### RECORDS
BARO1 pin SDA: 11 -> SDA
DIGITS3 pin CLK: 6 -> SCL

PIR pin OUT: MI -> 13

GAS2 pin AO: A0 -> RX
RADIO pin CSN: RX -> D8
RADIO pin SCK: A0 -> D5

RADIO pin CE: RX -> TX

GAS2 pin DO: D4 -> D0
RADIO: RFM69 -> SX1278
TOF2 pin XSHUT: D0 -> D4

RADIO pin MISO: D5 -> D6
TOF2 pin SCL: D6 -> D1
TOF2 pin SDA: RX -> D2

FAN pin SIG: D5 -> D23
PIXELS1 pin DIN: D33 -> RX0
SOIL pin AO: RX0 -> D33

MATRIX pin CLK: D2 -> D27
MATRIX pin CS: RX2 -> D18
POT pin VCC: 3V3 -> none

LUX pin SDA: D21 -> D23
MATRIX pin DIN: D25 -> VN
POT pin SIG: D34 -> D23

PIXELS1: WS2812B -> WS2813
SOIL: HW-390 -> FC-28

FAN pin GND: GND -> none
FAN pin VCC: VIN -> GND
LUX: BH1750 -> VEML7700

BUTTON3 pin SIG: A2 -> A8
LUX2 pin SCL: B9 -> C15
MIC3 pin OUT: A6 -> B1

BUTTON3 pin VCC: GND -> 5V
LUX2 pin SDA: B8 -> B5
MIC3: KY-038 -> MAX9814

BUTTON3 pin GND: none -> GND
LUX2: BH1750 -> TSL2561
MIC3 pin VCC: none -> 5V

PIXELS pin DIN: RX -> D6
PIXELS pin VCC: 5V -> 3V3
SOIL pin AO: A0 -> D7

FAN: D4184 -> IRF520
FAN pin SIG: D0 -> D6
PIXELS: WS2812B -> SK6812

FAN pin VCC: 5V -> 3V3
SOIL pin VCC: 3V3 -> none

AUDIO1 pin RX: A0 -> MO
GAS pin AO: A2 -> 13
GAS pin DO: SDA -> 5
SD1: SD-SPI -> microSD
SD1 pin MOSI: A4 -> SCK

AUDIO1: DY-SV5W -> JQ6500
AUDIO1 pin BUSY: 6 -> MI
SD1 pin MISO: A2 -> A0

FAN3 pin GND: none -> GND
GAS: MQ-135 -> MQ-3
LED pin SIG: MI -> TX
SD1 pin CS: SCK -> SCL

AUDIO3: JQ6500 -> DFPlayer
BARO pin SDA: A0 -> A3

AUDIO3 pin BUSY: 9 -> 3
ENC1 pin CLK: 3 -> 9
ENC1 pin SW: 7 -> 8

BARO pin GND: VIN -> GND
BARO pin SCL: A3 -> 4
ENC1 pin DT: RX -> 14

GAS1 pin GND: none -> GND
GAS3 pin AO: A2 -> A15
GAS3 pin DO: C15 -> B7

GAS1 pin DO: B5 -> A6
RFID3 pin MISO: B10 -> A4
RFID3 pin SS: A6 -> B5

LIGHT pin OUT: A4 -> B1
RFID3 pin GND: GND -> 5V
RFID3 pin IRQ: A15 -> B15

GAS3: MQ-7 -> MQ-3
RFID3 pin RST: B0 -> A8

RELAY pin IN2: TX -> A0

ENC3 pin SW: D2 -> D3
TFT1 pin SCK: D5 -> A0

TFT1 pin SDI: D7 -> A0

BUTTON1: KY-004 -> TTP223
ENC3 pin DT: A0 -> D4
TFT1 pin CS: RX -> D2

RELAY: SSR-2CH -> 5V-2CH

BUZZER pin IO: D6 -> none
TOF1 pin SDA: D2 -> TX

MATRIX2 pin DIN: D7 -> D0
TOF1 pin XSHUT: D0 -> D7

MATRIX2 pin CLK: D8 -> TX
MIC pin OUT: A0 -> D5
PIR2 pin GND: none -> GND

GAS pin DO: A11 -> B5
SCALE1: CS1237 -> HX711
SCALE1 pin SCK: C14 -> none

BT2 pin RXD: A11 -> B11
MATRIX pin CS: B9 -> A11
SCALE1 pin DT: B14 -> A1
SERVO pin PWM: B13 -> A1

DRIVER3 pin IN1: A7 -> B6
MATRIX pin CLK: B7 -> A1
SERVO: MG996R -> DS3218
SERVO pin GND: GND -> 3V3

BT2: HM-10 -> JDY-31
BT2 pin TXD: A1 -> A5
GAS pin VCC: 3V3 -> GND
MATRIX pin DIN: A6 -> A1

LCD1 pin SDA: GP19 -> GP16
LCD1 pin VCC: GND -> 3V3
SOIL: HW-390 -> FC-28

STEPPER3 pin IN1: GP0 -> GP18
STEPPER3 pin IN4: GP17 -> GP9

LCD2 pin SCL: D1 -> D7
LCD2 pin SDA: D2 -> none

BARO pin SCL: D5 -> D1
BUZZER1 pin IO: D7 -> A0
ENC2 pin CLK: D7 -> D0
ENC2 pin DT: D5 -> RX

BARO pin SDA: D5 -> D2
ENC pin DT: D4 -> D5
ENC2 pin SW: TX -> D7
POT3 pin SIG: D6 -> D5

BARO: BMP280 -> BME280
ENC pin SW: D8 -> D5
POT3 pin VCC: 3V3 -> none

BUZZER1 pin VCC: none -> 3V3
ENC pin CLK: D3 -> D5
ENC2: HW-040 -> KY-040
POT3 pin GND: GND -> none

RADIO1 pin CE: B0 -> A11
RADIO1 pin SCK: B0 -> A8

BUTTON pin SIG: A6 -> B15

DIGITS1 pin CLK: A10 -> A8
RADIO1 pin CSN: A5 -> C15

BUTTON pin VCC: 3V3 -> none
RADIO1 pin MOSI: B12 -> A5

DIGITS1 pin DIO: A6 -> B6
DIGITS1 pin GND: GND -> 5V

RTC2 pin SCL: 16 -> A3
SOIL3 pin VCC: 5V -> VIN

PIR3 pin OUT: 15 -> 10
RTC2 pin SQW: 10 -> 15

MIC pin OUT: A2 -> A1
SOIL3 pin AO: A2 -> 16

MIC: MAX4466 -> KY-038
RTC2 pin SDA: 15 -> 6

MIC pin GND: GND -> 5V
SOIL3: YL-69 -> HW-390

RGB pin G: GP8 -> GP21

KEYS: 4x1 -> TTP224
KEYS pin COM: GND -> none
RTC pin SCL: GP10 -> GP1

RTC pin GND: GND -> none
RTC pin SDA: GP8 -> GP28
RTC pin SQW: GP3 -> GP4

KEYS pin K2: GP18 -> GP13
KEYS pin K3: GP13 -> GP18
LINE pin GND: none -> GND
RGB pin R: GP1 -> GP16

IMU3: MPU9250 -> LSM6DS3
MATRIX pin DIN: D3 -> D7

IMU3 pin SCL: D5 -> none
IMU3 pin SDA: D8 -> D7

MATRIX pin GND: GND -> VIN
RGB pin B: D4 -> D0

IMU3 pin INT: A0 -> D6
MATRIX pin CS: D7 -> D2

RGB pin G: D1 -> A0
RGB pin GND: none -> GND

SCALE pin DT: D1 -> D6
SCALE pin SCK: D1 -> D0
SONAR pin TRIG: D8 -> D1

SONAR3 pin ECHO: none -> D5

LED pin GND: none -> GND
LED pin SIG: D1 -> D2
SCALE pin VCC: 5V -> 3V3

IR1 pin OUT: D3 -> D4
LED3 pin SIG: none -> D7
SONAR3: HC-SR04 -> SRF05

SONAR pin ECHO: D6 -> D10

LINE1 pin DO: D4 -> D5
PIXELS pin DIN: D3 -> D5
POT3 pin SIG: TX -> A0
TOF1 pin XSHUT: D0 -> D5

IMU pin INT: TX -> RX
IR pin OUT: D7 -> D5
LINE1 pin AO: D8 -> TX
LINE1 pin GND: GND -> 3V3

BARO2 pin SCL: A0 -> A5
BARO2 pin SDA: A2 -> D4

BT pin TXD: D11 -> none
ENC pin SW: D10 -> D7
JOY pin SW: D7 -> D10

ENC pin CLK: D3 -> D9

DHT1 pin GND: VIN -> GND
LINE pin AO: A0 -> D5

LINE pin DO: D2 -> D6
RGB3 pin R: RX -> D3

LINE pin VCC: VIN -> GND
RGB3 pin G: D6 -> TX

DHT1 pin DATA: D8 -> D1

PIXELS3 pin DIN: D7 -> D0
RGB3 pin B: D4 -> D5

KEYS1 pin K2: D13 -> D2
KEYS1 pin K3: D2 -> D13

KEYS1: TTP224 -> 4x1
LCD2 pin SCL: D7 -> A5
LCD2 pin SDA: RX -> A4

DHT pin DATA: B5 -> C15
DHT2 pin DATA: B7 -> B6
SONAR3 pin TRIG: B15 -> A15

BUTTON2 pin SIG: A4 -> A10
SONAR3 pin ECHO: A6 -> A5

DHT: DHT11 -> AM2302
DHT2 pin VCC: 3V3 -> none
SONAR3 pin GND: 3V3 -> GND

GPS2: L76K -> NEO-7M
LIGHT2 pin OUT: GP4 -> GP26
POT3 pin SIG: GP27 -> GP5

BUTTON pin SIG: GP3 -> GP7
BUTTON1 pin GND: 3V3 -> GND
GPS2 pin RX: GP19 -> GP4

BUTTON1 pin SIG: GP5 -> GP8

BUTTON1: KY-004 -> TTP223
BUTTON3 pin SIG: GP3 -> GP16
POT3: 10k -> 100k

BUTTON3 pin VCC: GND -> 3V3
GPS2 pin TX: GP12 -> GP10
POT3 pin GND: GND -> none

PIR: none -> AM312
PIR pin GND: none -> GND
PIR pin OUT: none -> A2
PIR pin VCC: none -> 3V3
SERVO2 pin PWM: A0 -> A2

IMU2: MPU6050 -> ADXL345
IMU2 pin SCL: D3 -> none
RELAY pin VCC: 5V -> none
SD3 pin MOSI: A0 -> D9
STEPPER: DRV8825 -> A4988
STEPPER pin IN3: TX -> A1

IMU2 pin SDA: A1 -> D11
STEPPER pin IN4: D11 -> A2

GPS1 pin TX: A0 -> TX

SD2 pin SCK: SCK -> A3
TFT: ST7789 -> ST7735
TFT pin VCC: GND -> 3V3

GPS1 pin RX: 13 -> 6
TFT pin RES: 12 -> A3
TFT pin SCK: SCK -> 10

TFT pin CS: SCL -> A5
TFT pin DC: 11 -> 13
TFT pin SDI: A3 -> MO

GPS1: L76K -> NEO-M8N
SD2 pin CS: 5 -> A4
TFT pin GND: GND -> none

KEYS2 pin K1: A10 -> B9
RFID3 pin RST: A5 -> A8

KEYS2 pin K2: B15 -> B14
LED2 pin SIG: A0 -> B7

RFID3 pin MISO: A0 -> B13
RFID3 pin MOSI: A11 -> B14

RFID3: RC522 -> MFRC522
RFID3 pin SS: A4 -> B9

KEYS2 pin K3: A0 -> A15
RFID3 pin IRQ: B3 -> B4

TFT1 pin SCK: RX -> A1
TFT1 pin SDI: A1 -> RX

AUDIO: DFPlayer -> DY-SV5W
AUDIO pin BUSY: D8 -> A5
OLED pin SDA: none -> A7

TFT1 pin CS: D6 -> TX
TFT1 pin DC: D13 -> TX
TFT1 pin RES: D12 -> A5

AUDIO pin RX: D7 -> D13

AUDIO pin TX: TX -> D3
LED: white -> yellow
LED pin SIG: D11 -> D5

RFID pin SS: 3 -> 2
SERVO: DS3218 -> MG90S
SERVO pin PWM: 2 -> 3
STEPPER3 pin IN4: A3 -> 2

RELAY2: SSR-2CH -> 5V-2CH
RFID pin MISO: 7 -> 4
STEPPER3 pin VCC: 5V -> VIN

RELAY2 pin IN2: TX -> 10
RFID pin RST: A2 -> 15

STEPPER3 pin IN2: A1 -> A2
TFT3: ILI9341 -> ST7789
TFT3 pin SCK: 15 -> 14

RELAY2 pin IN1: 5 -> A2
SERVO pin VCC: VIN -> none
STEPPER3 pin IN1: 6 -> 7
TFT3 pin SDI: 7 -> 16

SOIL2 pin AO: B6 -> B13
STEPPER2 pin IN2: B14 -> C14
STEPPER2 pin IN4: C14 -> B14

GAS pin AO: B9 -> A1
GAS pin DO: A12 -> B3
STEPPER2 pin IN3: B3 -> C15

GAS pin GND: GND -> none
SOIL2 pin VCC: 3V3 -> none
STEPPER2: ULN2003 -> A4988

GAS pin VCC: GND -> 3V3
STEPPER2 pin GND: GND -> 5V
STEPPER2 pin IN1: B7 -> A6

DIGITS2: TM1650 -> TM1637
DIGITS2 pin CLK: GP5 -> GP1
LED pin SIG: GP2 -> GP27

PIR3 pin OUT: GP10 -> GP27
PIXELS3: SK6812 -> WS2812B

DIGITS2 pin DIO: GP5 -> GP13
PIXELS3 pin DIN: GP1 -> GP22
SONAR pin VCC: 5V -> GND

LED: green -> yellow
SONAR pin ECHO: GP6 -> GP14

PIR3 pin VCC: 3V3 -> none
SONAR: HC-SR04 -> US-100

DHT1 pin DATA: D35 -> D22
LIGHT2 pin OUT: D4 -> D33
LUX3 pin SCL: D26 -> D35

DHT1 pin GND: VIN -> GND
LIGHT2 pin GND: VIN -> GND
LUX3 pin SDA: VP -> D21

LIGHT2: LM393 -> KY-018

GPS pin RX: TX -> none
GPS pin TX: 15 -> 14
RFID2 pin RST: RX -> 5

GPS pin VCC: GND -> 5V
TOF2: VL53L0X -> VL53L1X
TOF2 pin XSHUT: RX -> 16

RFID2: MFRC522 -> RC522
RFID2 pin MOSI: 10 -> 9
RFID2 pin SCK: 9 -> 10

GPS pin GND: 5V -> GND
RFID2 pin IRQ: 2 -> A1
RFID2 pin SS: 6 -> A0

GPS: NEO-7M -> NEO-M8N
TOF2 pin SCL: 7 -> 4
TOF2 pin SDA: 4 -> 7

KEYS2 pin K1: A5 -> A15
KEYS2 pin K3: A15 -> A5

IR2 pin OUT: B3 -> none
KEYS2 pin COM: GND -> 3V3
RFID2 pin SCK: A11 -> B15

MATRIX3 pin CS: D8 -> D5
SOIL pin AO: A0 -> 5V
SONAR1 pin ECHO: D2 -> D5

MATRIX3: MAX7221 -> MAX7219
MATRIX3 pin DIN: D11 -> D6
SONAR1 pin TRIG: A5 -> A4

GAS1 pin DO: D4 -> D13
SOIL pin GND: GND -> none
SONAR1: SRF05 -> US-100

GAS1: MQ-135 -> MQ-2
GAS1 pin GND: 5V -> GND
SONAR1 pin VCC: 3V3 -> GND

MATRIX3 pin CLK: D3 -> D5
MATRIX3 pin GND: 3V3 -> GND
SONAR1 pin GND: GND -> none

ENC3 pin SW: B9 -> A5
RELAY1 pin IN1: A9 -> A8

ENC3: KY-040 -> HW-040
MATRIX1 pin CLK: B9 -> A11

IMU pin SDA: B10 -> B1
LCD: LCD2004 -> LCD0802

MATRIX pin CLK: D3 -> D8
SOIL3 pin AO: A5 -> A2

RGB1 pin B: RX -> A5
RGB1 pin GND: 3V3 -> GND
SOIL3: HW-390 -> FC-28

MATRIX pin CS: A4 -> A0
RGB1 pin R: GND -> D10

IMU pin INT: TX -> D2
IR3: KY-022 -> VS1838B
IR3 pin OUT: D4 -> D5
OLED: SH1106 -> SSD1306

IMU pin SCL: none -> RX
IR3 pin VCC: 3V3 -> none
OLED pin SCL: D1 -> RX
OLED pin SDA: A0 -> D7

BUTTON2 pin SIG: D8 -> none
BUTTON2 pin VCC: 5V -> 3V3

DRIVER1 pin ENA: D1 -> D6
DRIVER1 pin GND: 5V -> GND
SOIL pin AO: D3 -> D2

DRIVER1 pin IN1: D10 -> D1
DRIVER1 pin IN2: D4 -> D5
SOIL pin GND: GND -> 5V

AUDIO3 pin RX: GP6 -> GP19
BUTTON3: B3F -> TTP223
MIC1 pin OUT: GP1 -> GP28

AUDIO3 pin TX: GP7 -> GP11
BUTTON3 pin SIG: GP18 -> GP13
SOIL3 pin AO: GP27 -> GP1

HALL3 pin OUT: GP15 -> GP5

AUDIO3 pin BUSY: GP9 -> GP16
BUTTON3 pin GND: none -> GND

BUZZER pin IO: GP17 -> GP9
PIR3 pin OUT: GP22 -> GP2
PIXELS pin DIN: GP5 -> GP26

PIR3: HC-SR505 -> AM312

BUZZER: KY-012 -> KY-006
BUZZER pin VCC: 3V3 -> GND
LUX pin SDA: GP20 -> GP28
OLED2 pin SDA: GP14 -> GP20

### WHAT TO DO
Every line of the listing that holds "MOSI" is to be counted; give only the resulting number.

### EXERCISE RESPONSE
5